■ **What is being asked**:
Find the number of lines in these records where the word "right" appears. Reply with that number and nothing more.

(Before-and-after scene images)

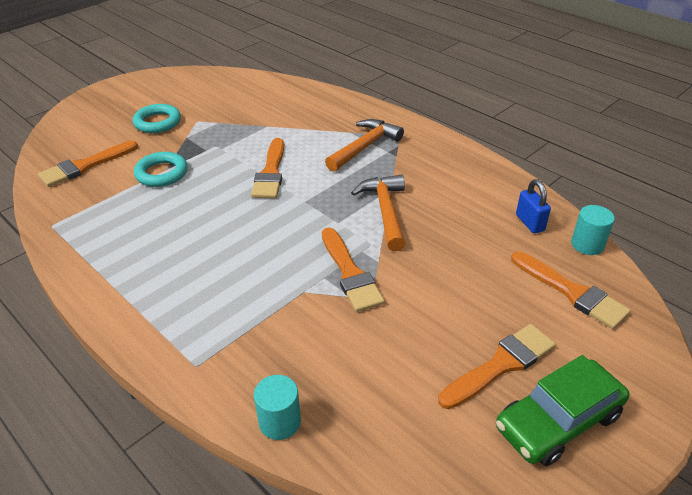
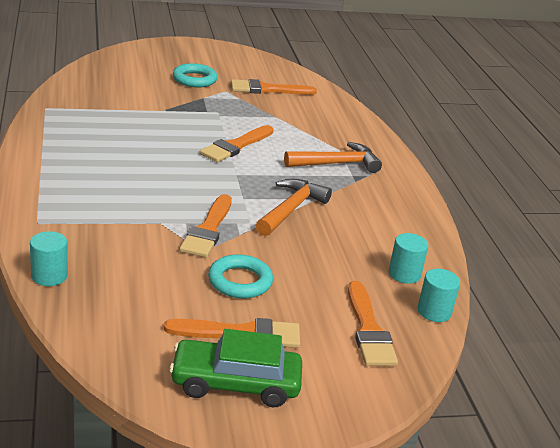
camera: 30 degrees right, 10 degrees down
(85, 166) = (109, 84): orange brush -> orange brush (267, 89)
(161, 173) = (155, 111): turquoise ring -> turquoise ring (240, 281)
(530, 223) = (404, 274): blue padlock -> turquoise cylinder

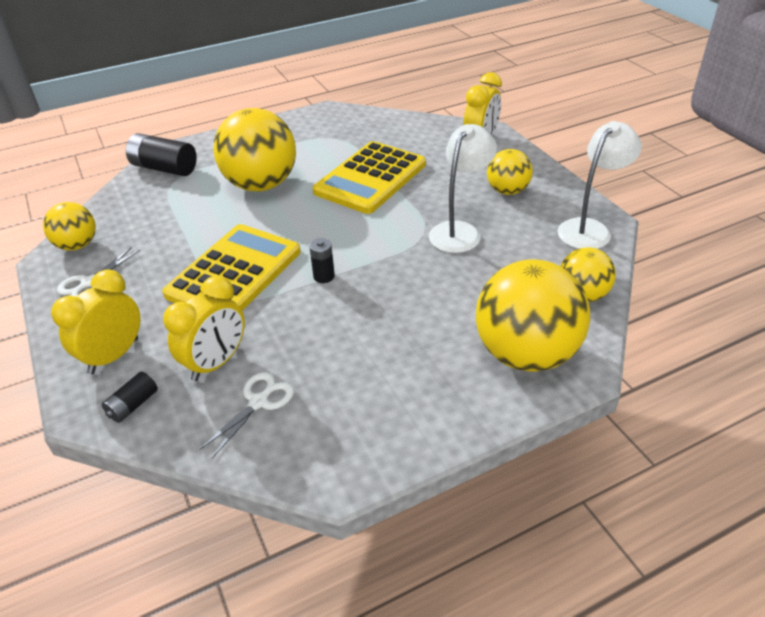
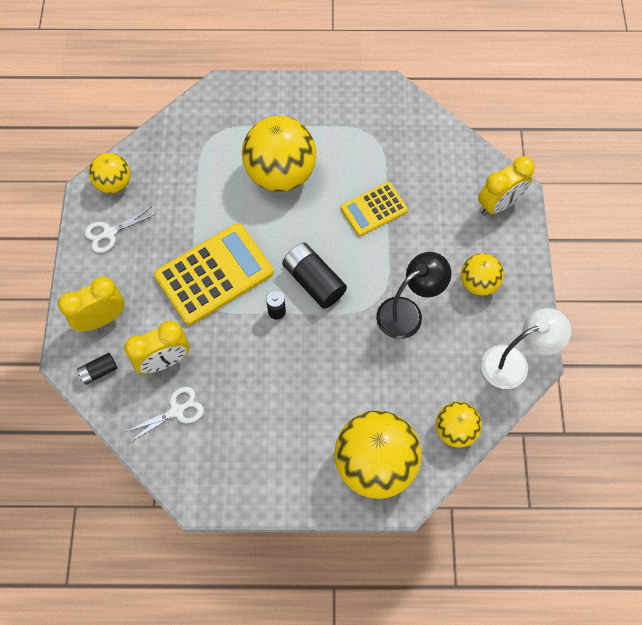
camera: 25 degrees right, 25 degrees up
(164, 168) = (212, 112): black battery -> black battery (313, 281)
(370, 178) = (374, 209): yellow calculator -> yellow calculator, size x0.59
(459, 231) = (407, 312): white lamp -> black lamp

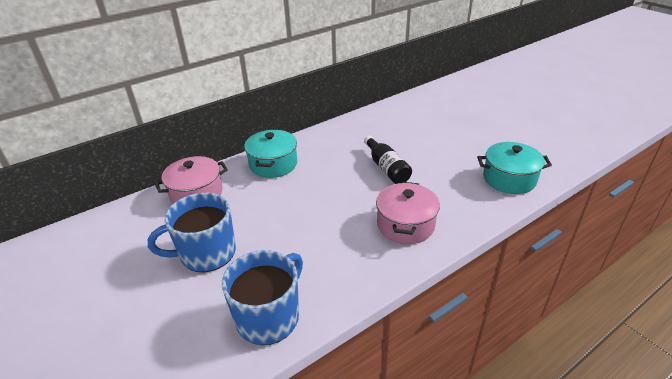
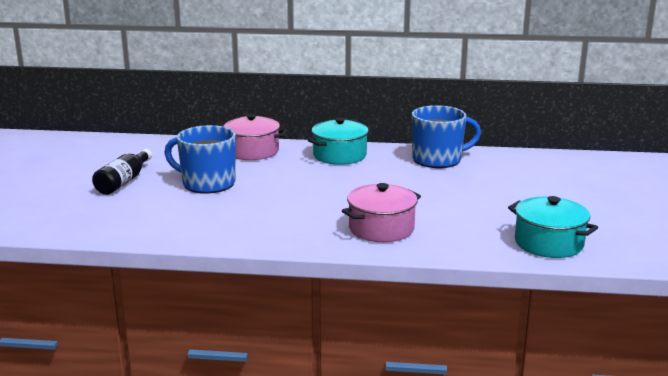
camera: 40 degrees right, 15 degrees down
(269, 317) = (194, 228): blue mug -> blue mug (438, 159)
(386, 168) = (435, 192): black bottle -> black bottle (123, 182)

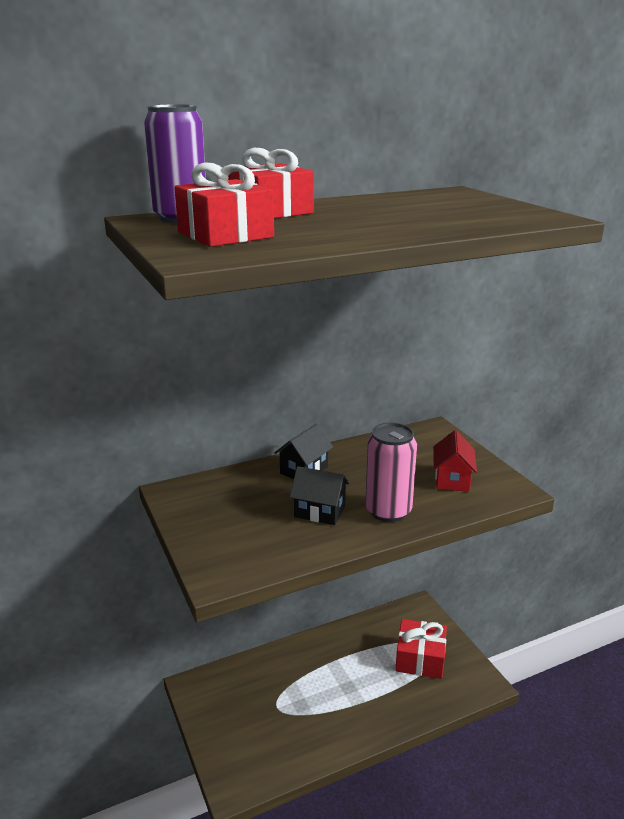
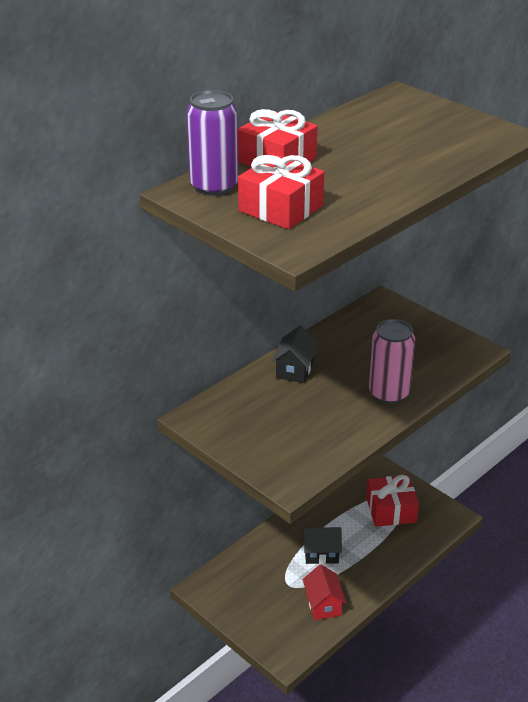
camera: 20 degrees left, 10 degrees up
(319, 511) = (333, 407): black house -> black house (321, 554)
(452, 479) = (424, 351): red house -> red house (323, 605)

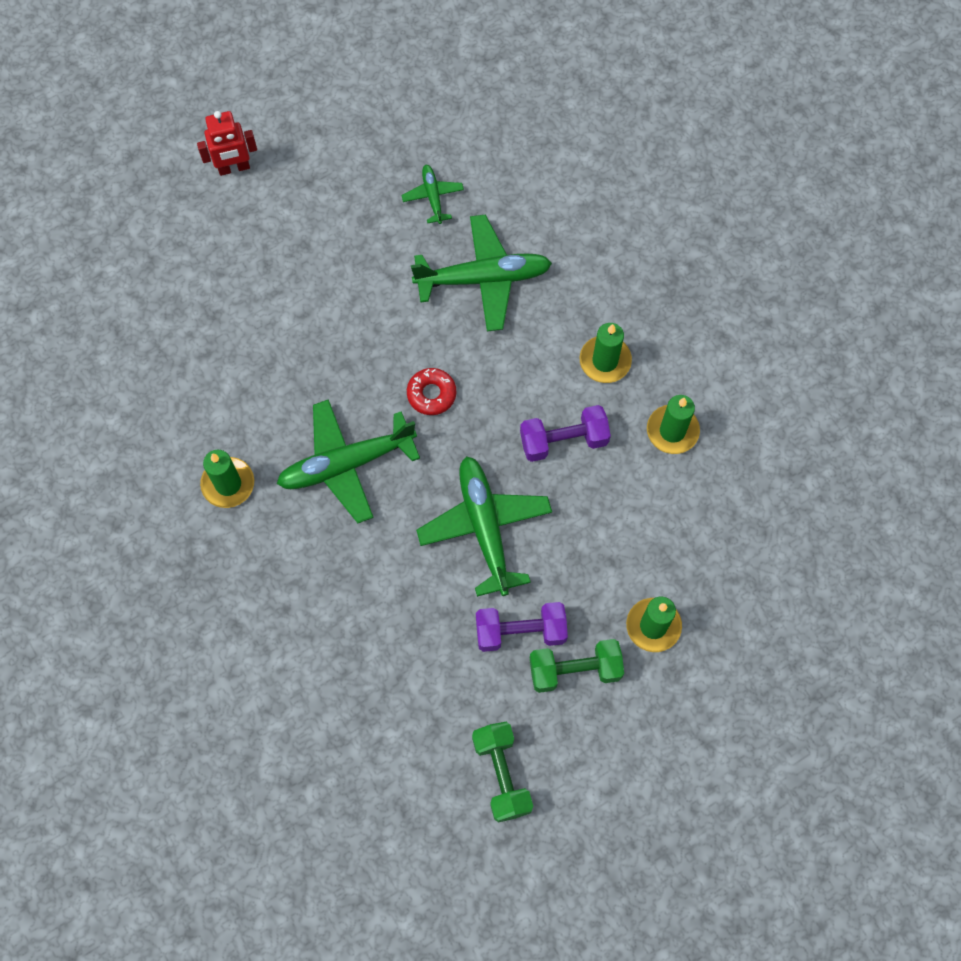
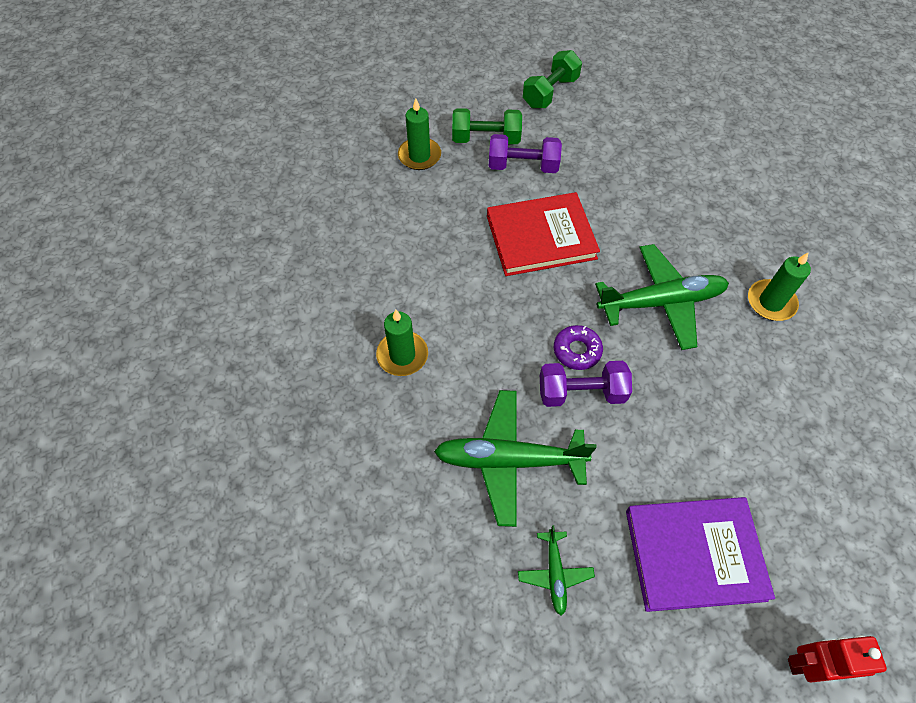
camera: 170 degrees left, 10 degrees down
(318, 229) = (694, 554): none -> purple book
(431, 394) = (577, 351): red donut -> purple donut
(485, 527) = (541, 237): green plane -> red book
(502, 774) = (550, 92): green dumbbell -> green dumbbell turned 45 degrees clockwise
(563, 440) = (459, 292): purple dumbbell -> purple dumbbell (581, 392)
(672, 431) = (358, 285): green candle -> none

■ **Solution for this task**:
3